### Work order
Every line from the one with "pink trophy [798,175,837,229]" through the end of the records below should be restated word for word, and nothing outside that span.

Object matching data
::::

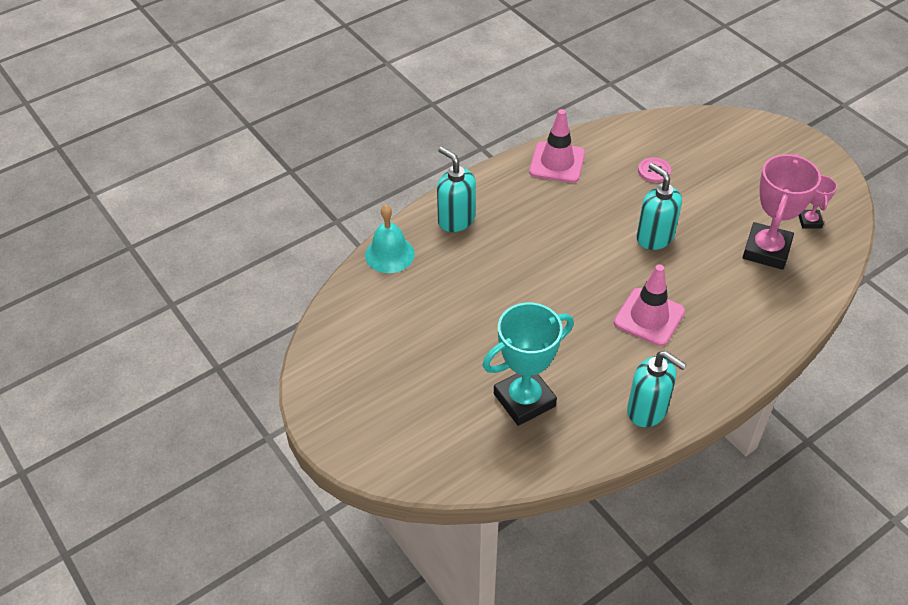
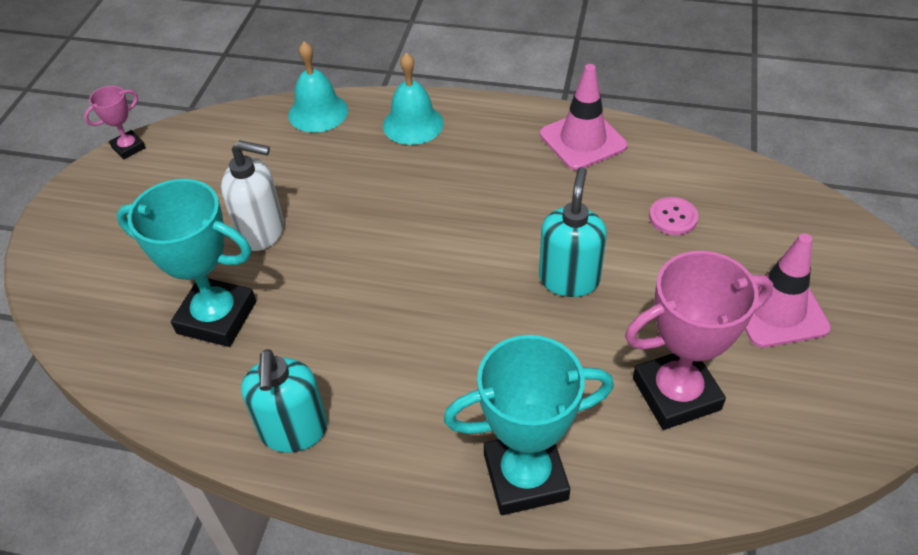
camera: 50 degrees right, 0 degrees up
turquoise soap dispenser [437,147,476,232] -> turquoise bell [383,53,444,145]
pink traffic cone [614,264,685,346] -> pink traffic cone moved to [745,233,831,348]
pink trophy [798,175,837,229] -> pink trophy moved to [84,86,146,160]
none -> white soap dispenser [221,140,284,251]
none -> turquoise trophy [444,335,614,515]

::::

### Solution for this task
pink trophy [798,175,837,229] -> pink trophy moved to [84,86,146,160]
none -> white soap dispenser [221,140,284,251]
none -> turquoise trophy [444,335,614,515]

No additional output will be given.